■ Information given ■
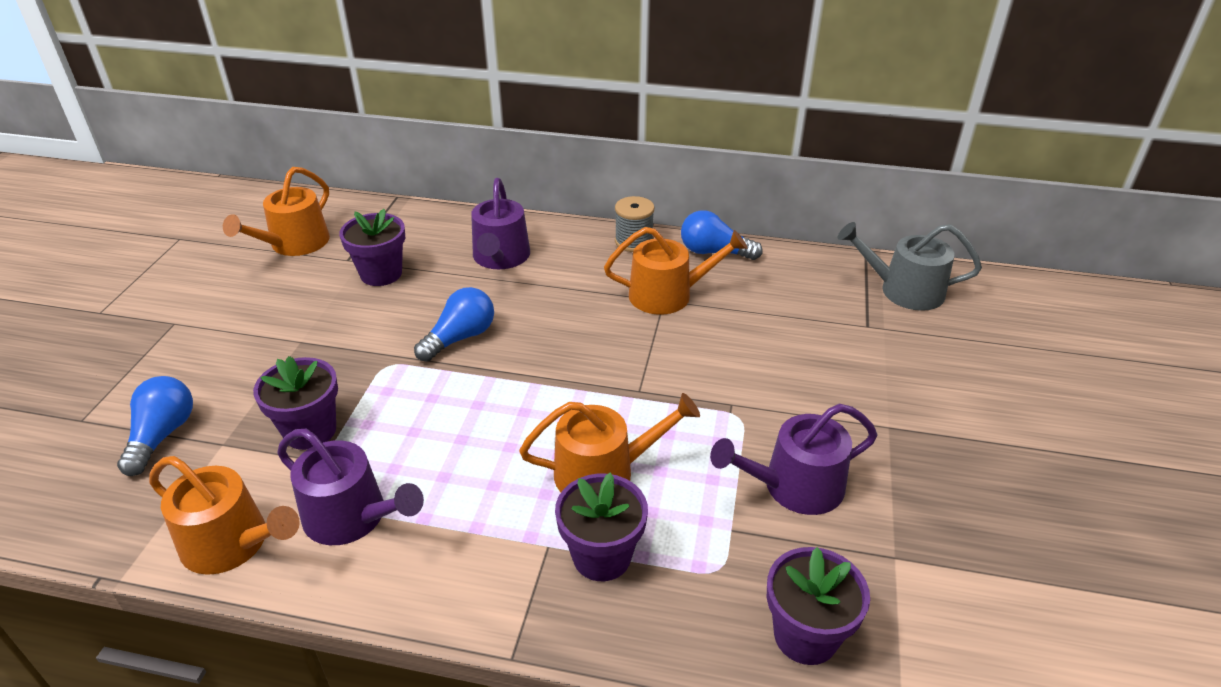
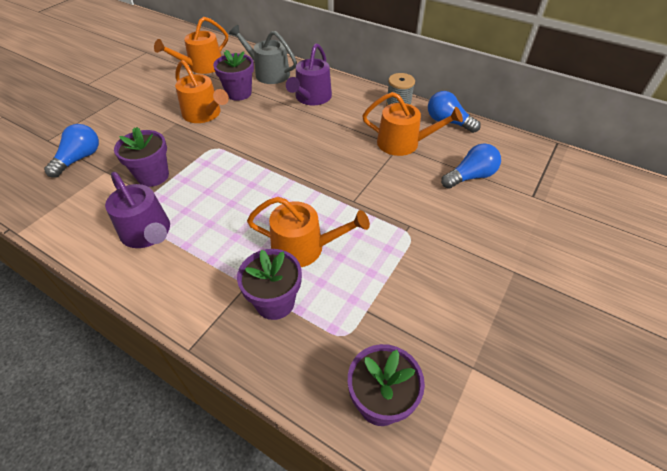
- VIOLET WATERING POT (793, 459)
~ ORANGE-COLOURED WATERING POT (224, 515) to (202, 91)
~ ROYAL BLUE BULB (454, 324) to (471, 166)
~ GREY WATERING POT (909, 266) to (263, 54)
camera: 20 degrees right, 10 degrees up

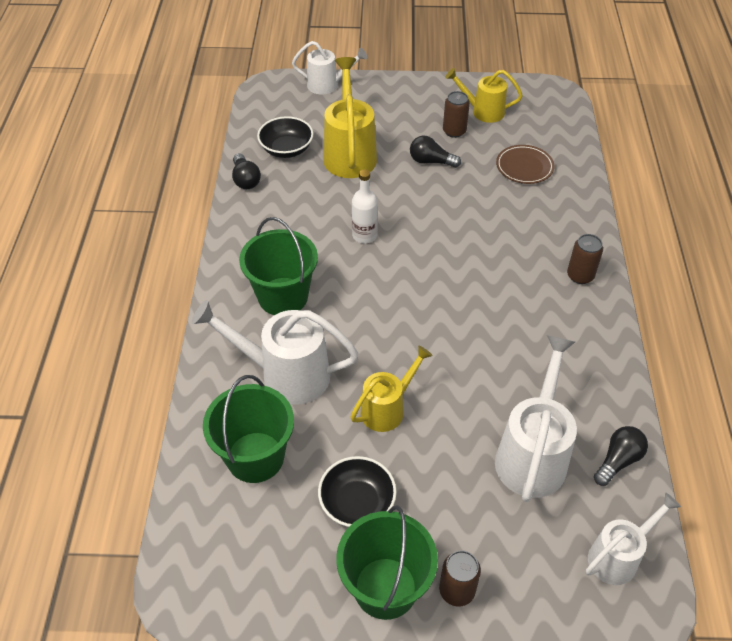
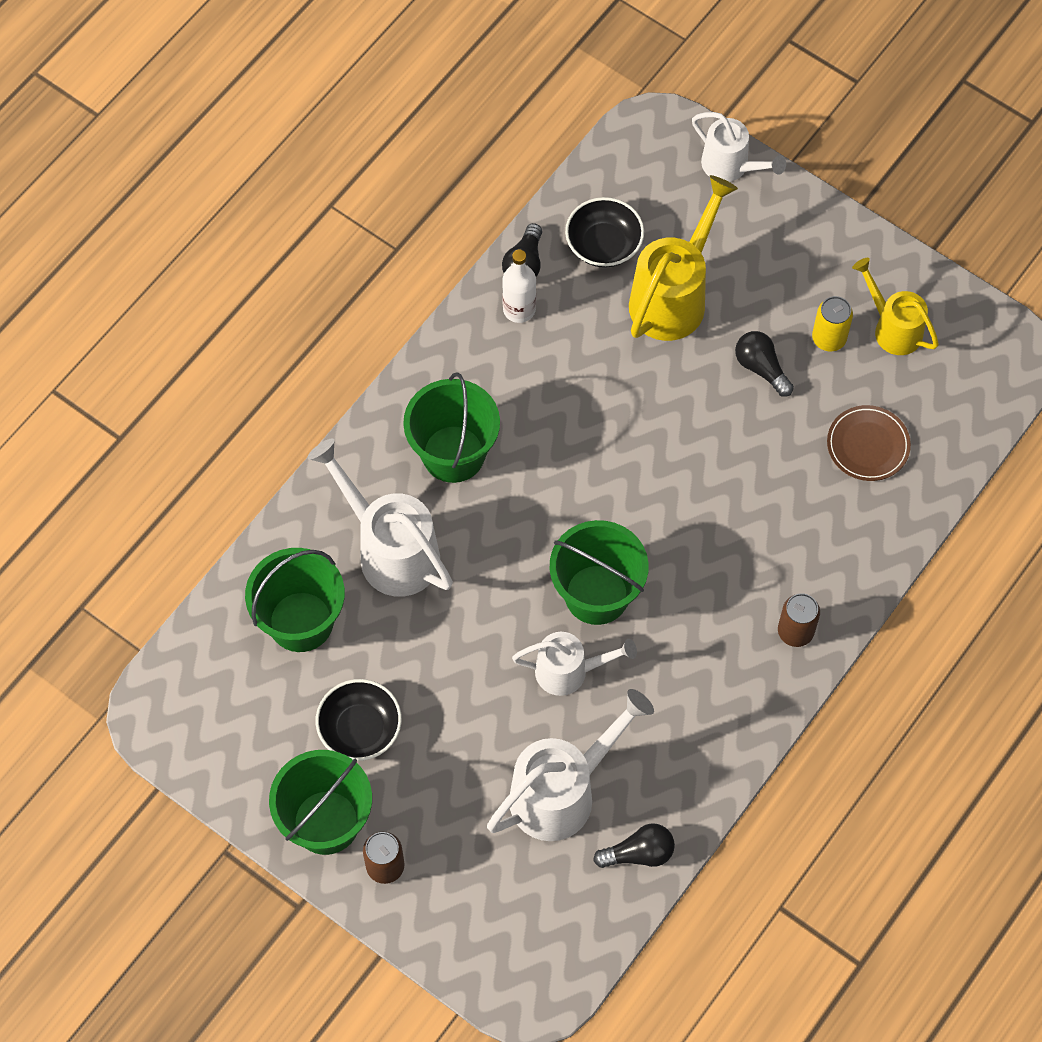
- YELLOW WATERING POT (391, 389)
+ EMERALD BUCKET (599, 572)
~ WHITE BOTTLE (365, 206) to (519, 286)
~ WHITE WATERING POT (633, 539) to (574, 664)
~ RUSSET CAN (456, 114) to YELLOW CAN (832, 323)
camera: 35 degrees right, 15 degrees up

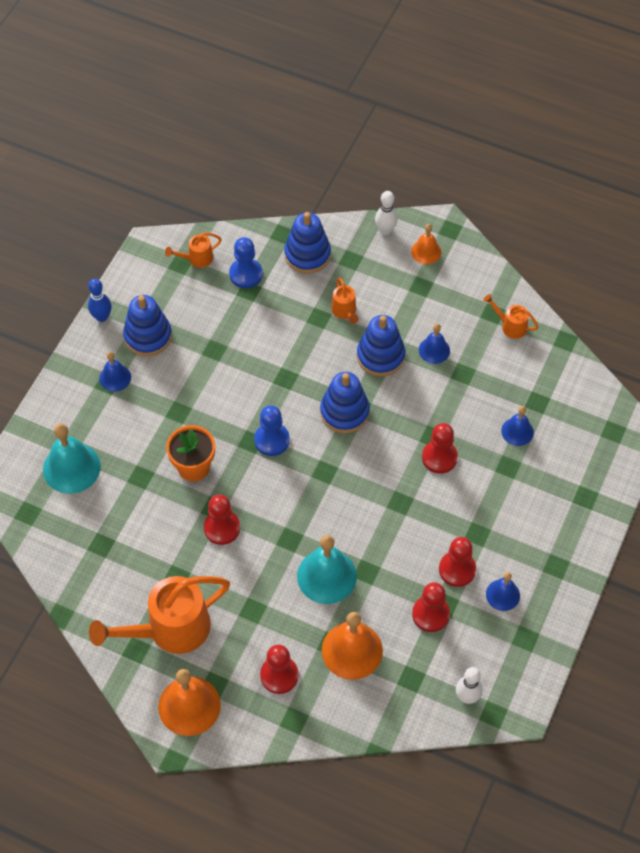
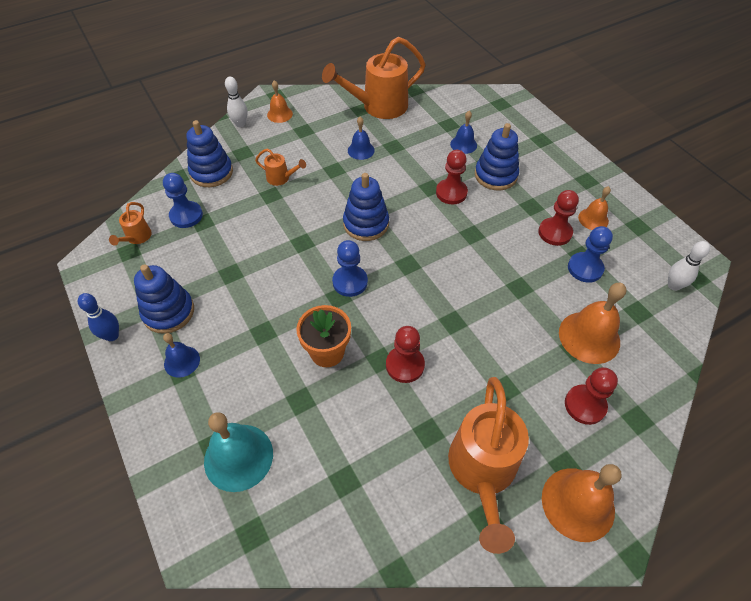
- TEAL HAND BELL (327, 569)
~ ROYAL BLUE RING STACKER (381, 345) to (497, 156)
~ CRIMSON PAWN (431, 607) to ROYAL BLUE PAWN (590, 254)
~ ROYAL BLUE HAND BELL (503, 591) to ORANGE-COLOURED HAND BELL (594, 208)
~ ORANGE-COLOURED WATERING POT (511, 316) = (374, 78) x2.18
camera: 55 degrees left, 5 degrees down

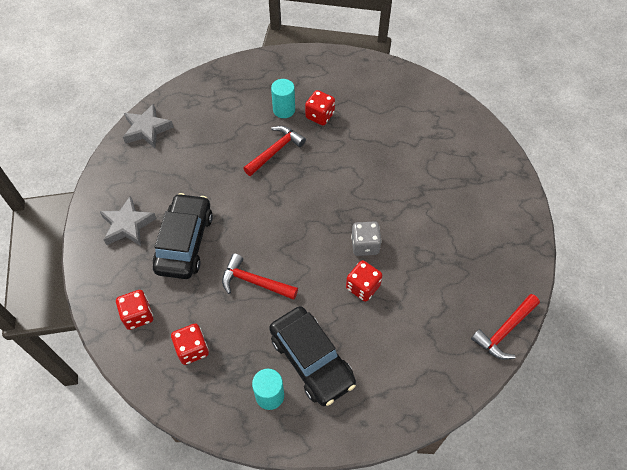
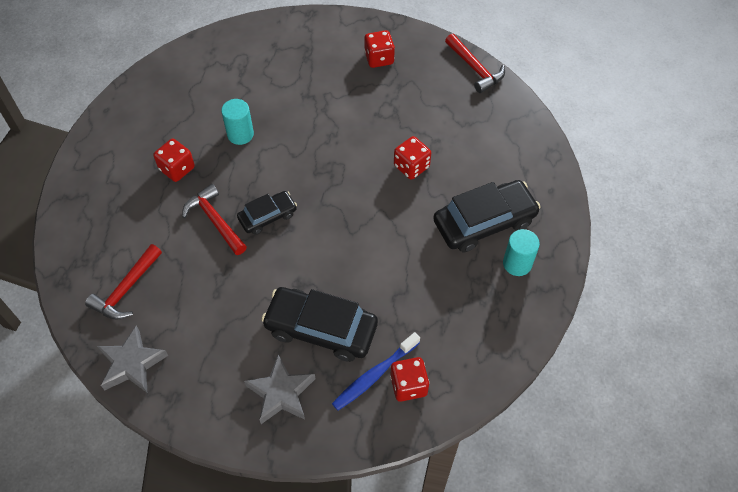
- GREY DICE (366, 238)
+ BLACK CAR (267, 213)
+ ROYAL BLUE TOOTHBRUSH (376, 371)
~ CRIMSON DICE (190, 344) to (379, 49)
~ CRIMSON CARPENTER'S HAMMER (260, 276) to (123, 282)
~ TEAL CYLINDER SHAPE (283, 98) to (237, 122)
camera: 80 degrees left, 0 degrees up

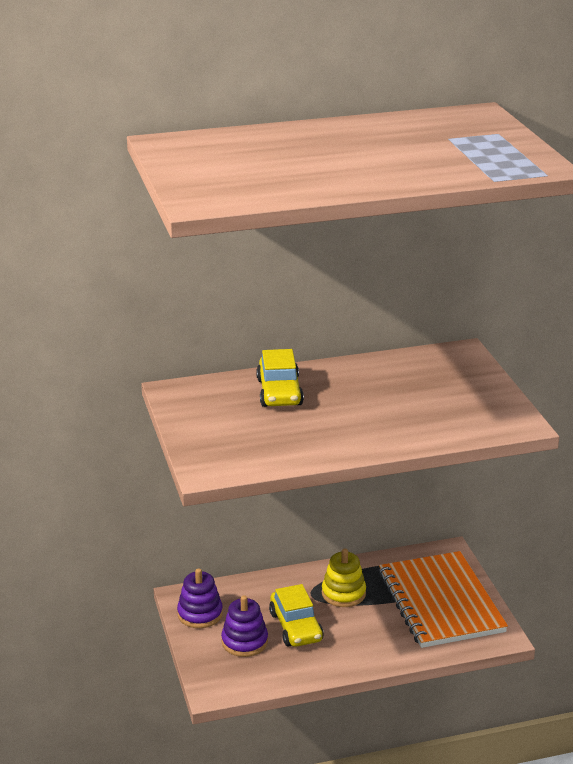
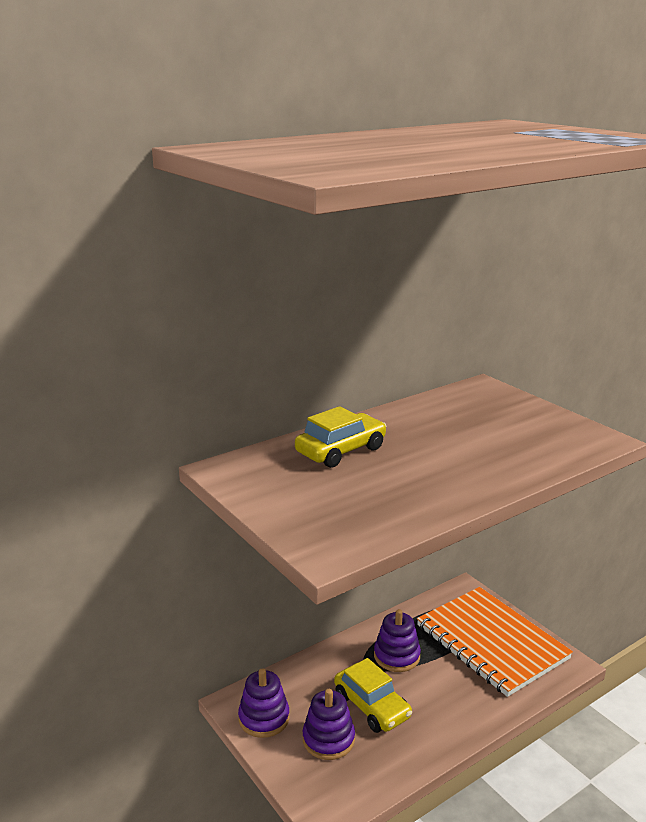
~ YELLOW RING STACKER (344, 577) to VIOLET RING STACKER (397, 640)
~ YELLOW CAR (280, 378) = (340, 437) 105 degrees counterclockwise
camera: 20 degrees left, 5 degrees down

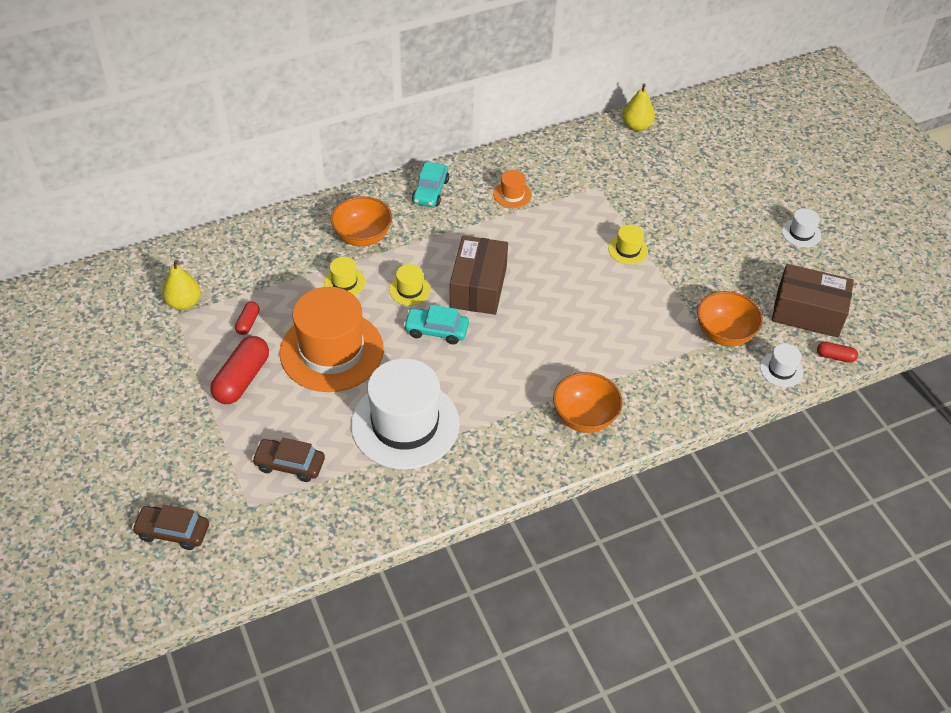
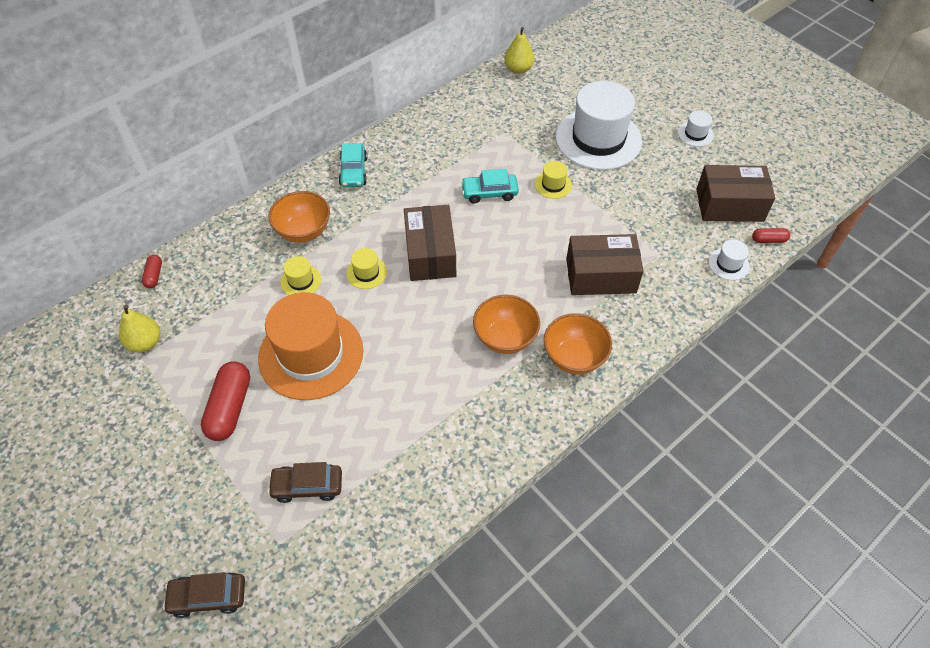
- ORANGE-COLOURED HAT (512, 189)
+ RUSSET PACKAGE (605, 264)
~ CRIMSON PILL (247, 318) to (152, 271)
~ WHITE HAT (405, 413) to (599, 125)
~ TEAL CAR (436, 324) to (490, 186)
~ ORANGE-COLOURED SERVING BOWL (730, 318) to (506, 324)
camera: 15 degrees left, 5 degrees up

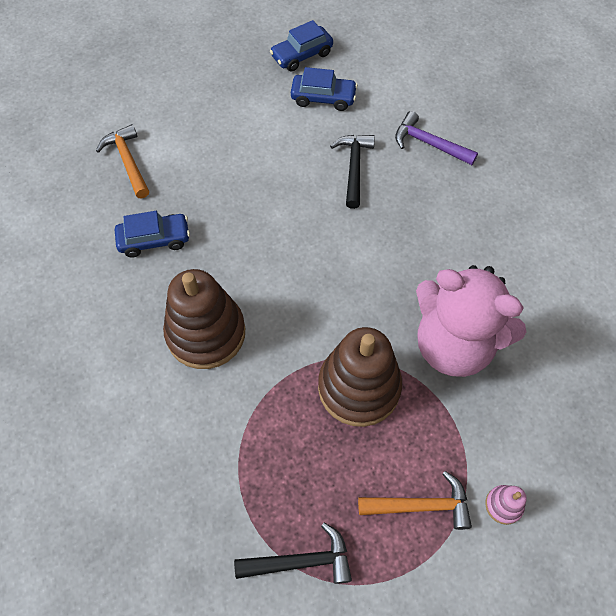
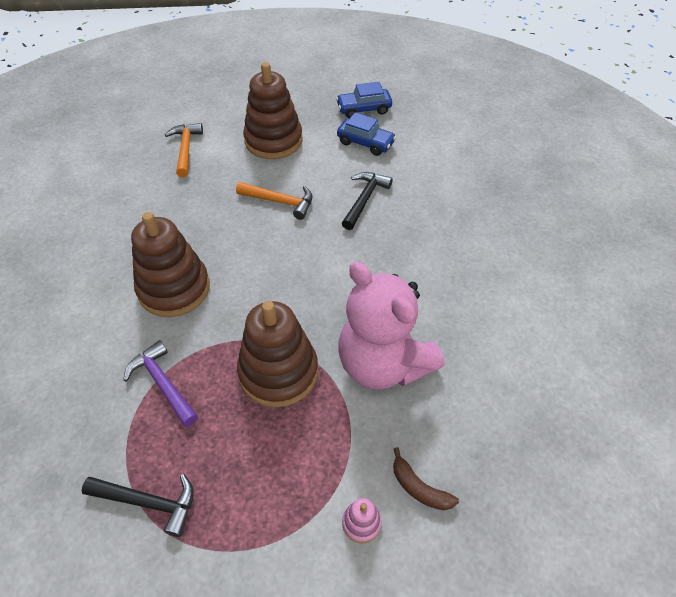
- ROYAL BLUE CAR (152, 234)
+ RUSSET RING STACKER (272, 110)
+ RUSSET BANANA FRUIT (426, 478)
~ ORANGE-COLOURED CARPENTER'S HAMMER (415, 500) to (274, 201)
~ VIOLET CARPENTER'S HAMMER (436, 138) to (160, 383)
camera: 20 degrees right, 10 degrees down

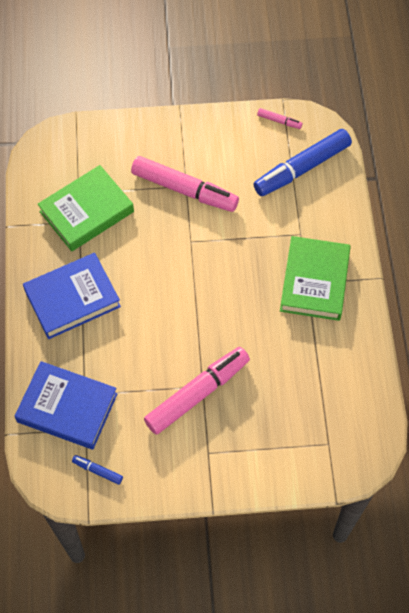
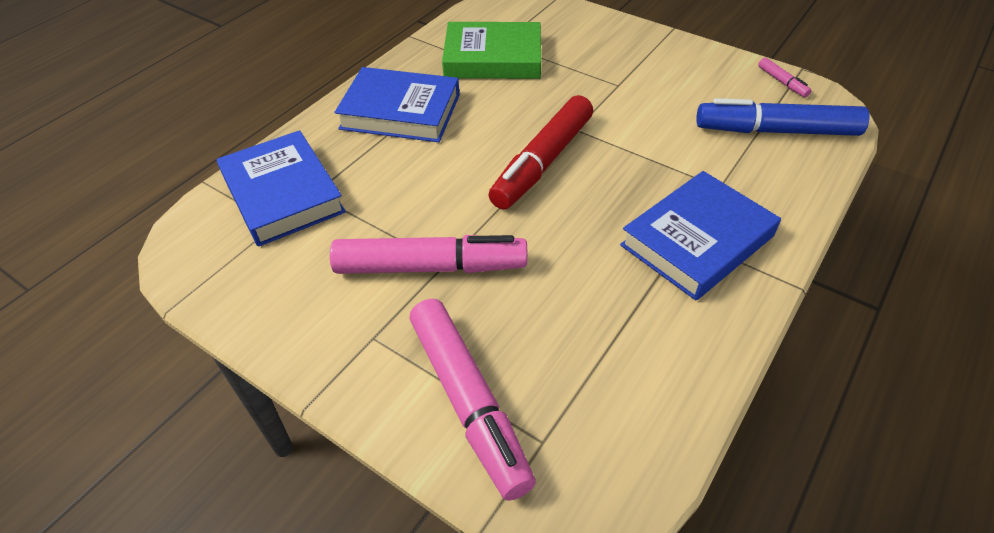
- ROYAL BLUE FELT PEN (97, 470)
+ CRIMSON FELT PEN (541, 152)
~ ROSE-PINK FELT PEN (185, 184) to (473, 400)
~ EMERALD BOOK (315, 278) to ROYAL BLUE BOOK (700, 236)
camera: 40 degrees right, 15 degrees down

■ Exercise directions ■
Your reply should be the full data above, copied exactly, with no pictures in it.

■ Response to this task ■
- VIOLET WATERING POT (793, 459)
~ ORANGE-COLOURED WATERING POT (224, 515) to (202, 91)
~ ROYAL BLUE BULB (454, 324) to (471, 166)
~ GREY WATERING POT (909, 266) to (263, 54)
camera: 20 degrees right, 10 degrees up

- YELLOW WATERING POT (391, 389)
+ EMERALD BUCKET (599, 572)
~ WHITE BOTTLE (365, 206) to (519, 286)
~ WHITE WATERING POT (633, 539) to (574, 664)
~ RUSSET CAN (456, 114) to YELLOW CAN (832, 323)
camera: 35 degrees right, 15 degrees up

- TEAL HAND BELL (327, 569)
~ ROYAL BLUE RING STACKER (381, 345) to (497, 156)
~ CRIMSON PAWN (431, 607) to ROYAL BLUE PAWN (590, 254)
~ ROYAL BLUE HAND BELL (503, 591) to ORANGE-COLOURED HAND BELL (594, 208)
~ ORANGE-COLOURED WATERING POT (511, 316) = (374, 78) x2.18
camera: 55 degrees left, 5 degrees down

- GREY DICE (366, 238)
+ BLACK CAR (267, 213)
+ ROYAL BLUE TOOTHBRUSH (376, 371)
~ CRIMSON DICE (190, 344) to (379, 49)
~ CRIMSON CARPENTER'S HAMMER (260, 276) to (123, 282)
~ TEAL CYLINDER SHAPE (283, 98) to (237, 122)
camera: 80 degrees left, 0 degrees up

~ YELLOW RING STACKER (344, 577) to VIOLET RING STACKER (397, 640)
~ YELLOW CAR (280, 378) = (340, 437) 105 degrees counterclockwise
camera: 20 degrees left, 5 degrees down

- ORANGE-COLOURED HAT (512, 189)
+ RUSSET PACKAGE (605, 264)
~ CRIMSON PILL (247, 318) to (152, 271)
~ WHITE HAT (405, 413) to (599, 125)
~ TEAL CAR (436, 324) to (490, 186)
~ ORANGE-COLOURED SERVING BOWL (730, 318) to (506, 324)
camera: 15 degrees left, 5 degrees up

- ROYAL BLUE CAR (152, 234)
+ RUSSET RING STACKER (272, 110)
+ RUSSET BANANA FRUIT (426, 478)
~ ORANGE-COLOURED CARPENTER'S HAMMER (415, 500) to (274, 201)
~ VIOLET CARPENTER'S HAMMER (436, 138) to (160, 383)
camera: 20 degrees right, 10 degrees down

- ROYAL BLUE FELT PEN (97, 470)
+ CRIMSON FELT PEN (541, 152)
~ ROSE-PINK FELT PEN (185, 184) to (473, 400)
~ EMERALD BOOK (315, 278) to ROYAL BLUE BOOK (700, 236)
camera: 40 degrees right, 15 degrees down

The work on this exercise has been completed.